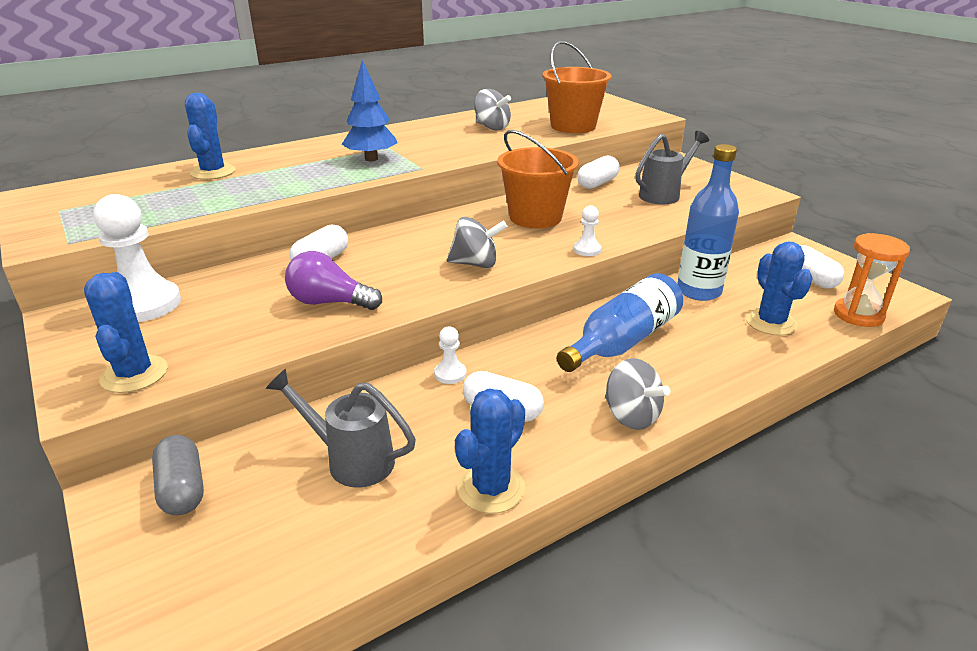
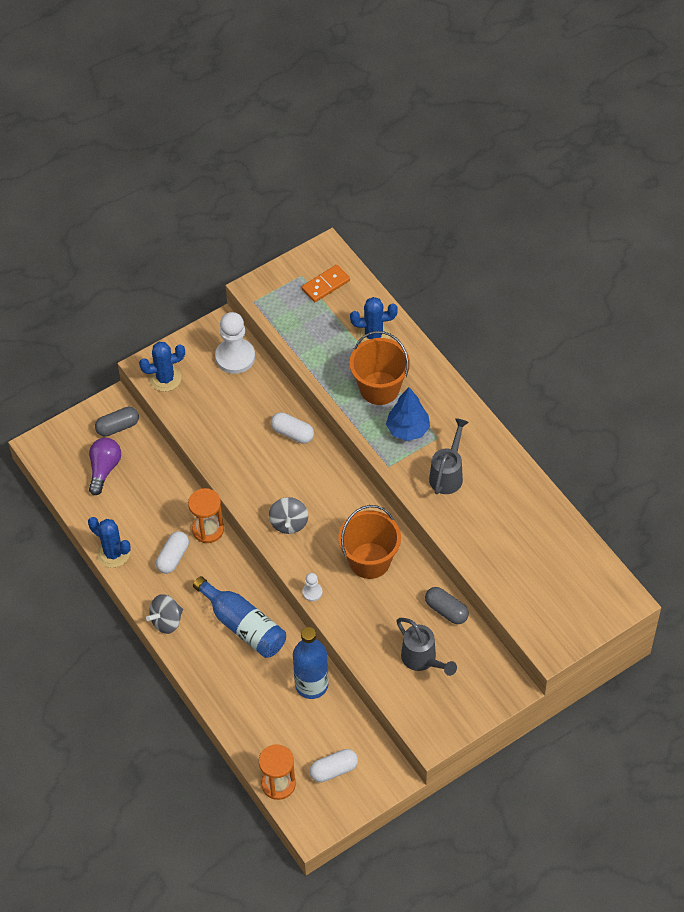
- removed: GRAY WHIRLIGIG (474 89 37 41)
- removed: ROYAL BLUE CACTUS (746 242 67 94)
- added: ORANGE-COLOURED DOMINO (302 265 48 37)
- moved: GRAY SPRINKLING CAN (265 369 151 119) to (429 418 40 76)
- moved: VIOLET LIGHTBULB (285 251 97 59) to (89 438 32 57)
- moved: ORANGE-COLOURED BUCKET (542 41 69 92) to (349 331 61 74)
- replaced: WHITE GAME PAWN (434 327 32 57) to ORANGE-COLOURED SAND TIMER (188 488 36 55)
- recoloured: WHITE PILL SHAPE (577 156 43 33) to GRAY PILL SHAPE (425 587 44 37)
::::
- [What needs to be done]:
Your answer should consist of the lines from the line with "- replaced: WHITE" through the last line of the data, set down exactly, both included.

- [Solution for this task]:
- replaced: WHITE GAME PAWN (434 327 32 57) to ORANGE-COLOURED SAND TIMER (188 488 36 55)
- recoloured: WHITE PILL SHAPE (577 156 43 33) to GRAY PILL SHAPE (425 587 44 37)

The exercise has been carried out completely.